BEGIN Available data
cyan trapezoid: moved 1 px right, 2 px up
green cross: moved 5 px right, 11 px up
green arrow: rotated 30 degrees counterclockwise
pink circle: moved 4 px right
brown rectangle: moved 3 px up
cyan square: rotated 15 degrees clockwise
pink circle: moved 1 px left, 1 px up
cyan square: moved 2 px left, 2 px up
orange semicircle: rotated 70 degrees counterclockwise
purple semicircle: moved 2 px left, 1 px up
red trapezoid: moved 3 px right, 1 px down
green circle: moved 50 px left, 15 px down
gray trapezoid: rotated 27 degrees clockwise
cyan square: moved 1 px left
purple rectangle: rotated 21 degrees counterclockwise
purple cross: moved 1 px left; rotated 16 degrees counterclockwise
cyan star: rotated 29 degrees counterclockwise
END Available data
BEGIN Available data
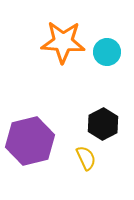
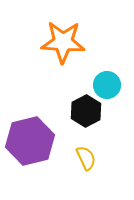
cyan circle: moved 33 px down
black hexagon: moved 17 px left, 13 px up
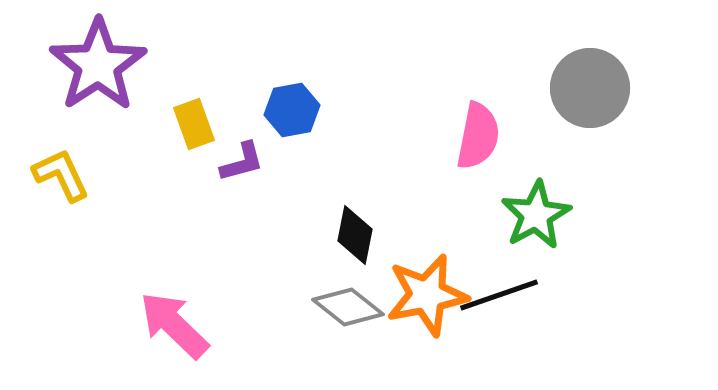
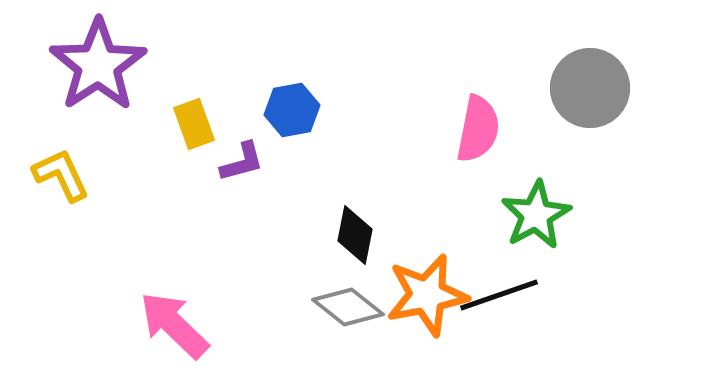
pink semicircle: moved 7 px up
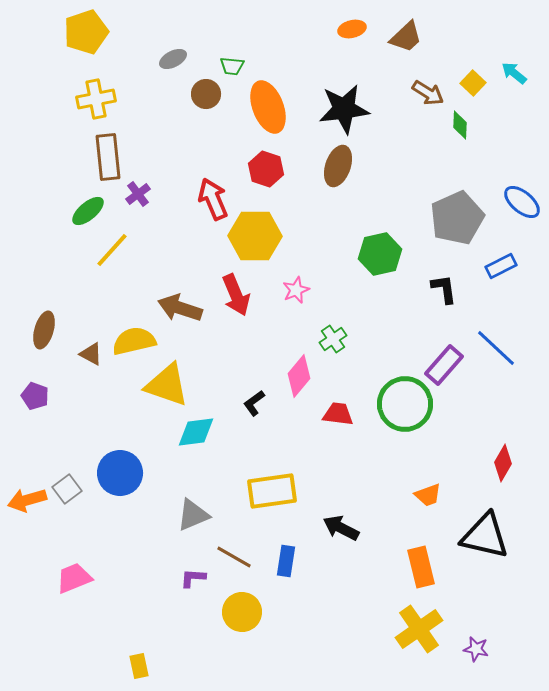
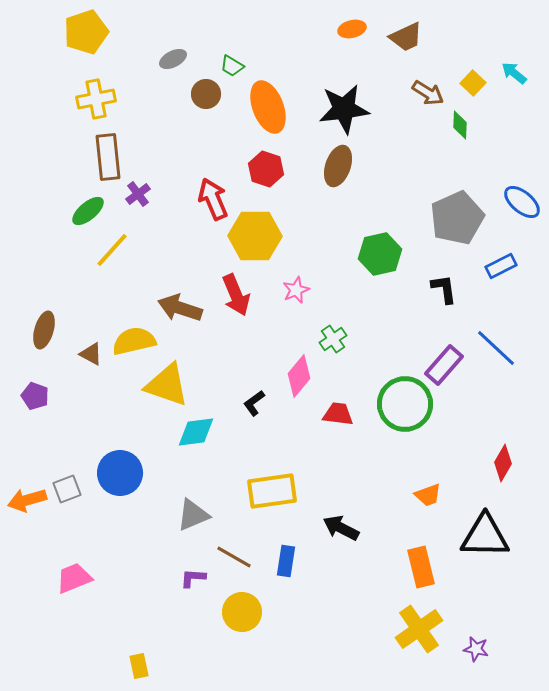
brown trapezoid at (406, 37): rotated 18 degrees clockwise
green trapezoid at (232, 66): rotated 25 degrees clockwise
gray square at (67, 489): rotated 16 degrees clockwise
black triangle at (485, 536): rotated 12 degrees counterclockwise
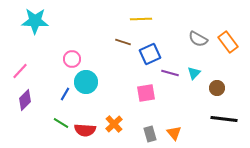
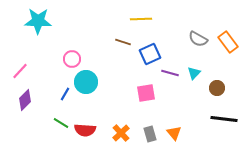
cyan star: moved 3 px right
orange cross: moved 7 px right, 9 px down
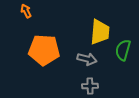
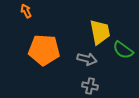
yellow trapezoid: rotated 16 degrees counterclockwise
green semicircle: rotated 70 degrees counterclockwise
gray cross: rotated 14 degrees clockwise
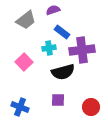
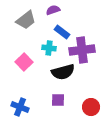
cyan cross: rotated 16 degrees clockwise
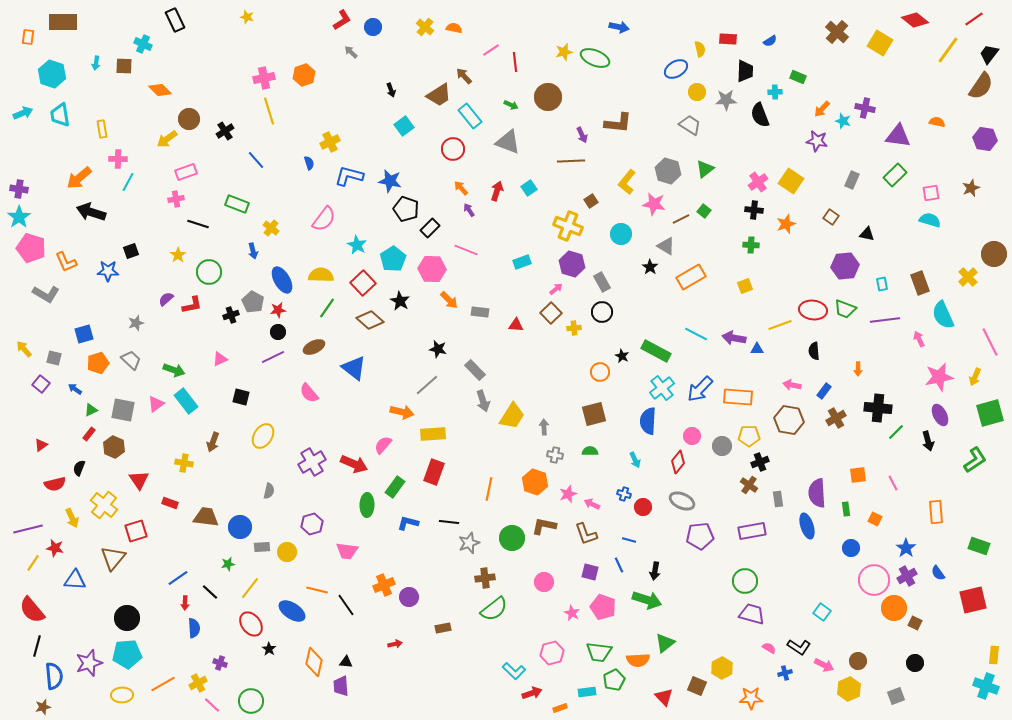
END Available data
Work to complete:
Return every line holding the word "star" from the records.

Response to the task:
cyan star: rotated 29 degrees counterclockwise
cyan star: moved 3 px right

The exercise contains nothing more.